**Task requirements**
Set down only these lines, exactly: the line containing "U3 pin GP0: N7 -> N12" and all lines through the end of the data below. Omit pictures.

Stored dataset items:
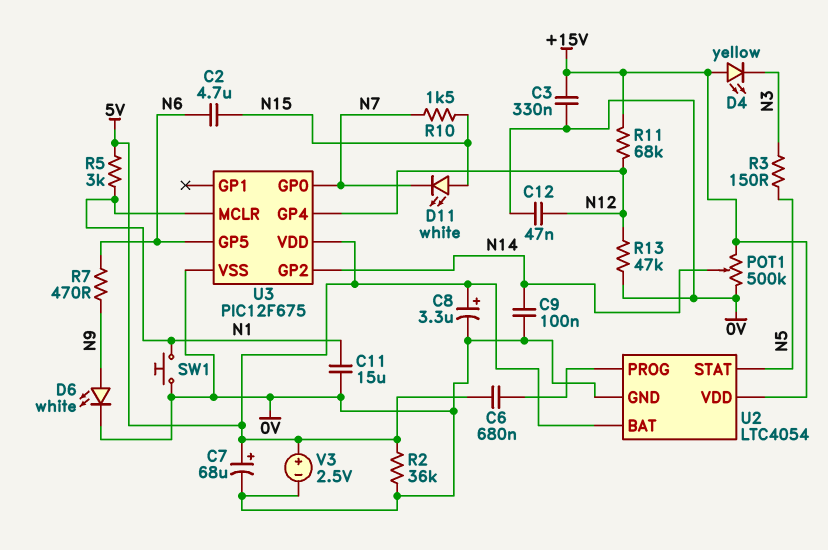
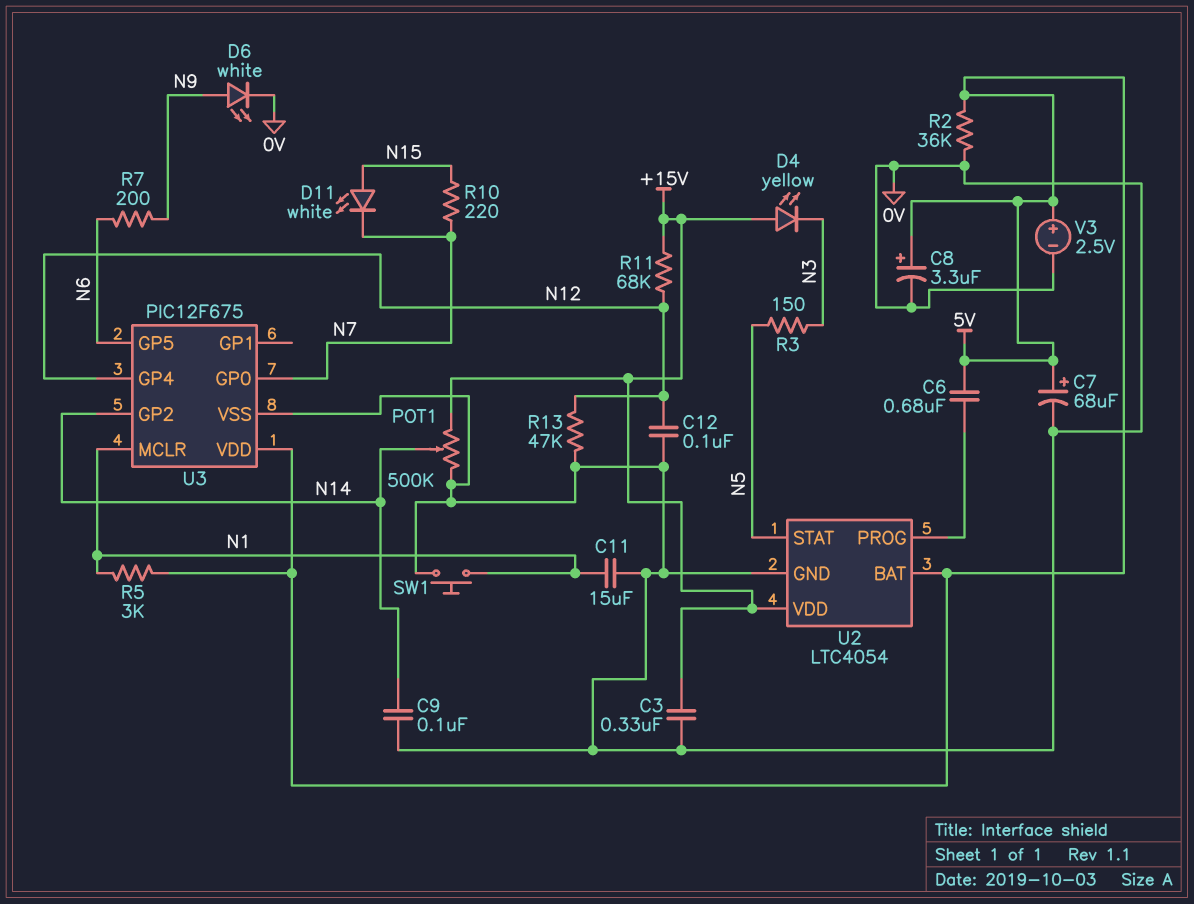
C2: 4.7uF (N6, N15) -> none
C12: 47nF (0V, N12) -> 100nF (0V, N12)
R7: 470 (N6, N9) -> 200 (N6, N9)
R10: 1.5k (N7, N15) -> 220 (N7, N15)

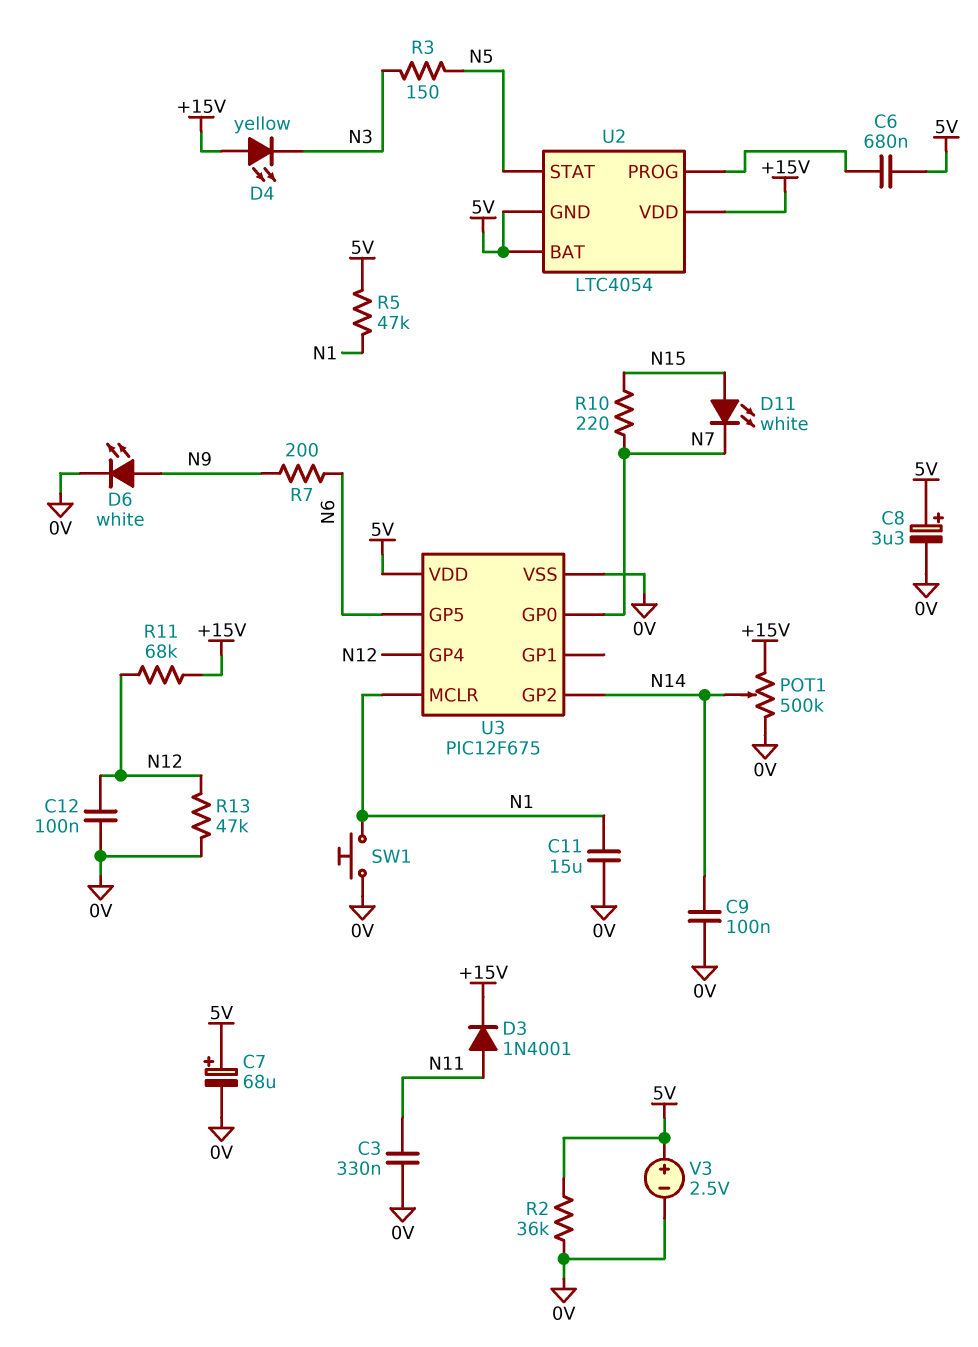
C3: 330nF (+15V, 0V) -> 330nF (0V, N11)
D3: none -> diode 1N4001 (A N11, K +15V)
R5: 3k (5V, N1) -> 47k (5V, N1)
U2 pin GND: 0V -> 5V

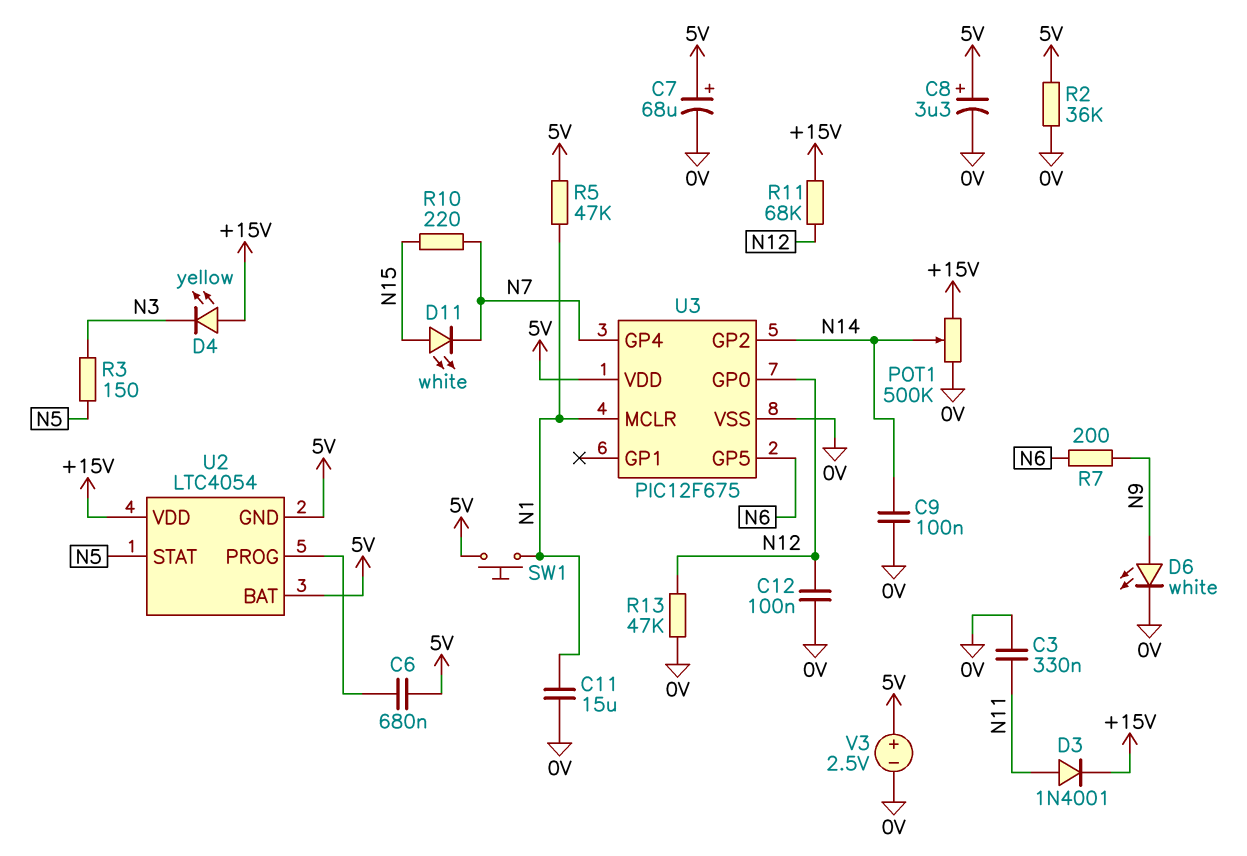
SW1: button (0V, N1) -> button (5V, N1)
U3 pin GP0: N7 -> N12
U3 pin GP4: N12 -> N7

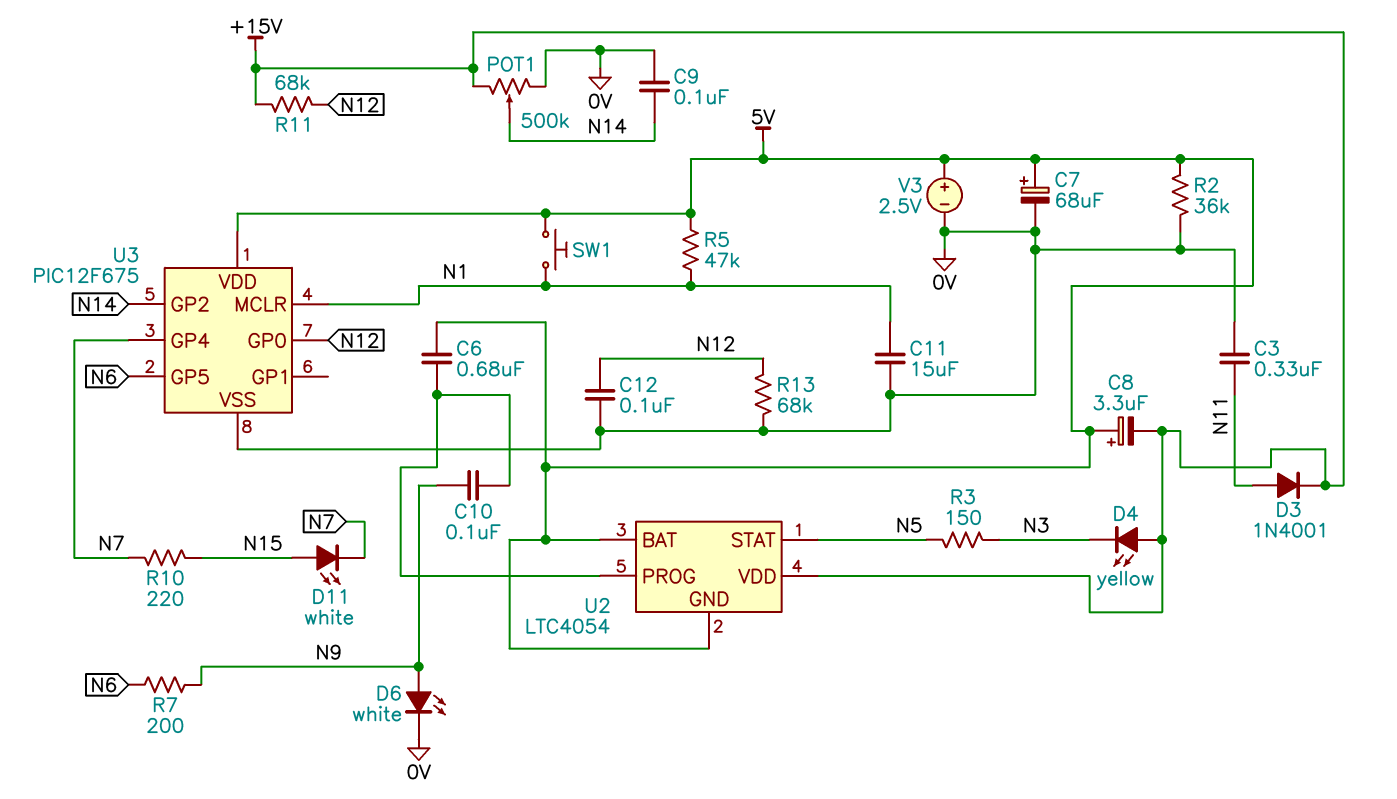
C8: 3.3uF (plus 5V, minus 0V) -> 3.3uF (plus 5V, minus +15V)
C10: none -> 100nF (N9, U2/PROG)
R13: 47k (0V, N12) -> 68k (0V, N12)

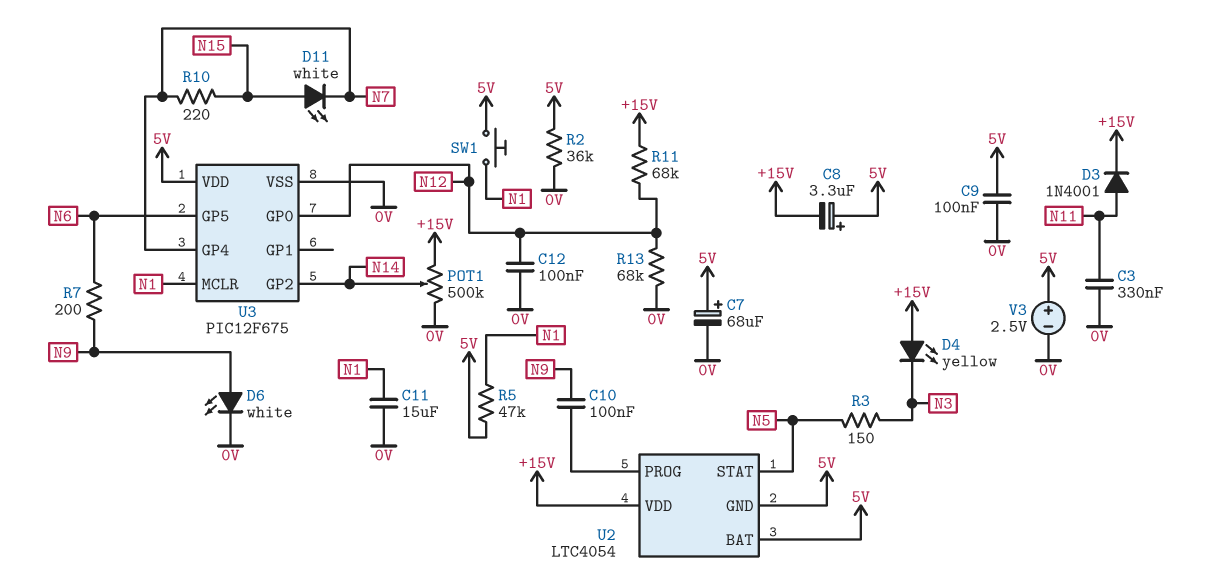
C6: 680nF (5V, U2/PROG) -> none
C9: 100nF (0V, N14) -> 100nF (0V, 5V)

**Answer to this task**
U3 pin GP0: N7 -> N12
U3 pin GP4: N12 -> N7

C8: 3.3uF (plus 5V, minus 0V) -> 3.3uF (plus 5V, minus +15V)
C10: none -> 100nF (N9, U2/PROG)
R13: 47k (0V, N12) -> 68k (0V, N12)

C6: 680nF (5V, U2/PROG) -> none
C9: 100nF (0V, N14) -> 100nF (0V, 5V)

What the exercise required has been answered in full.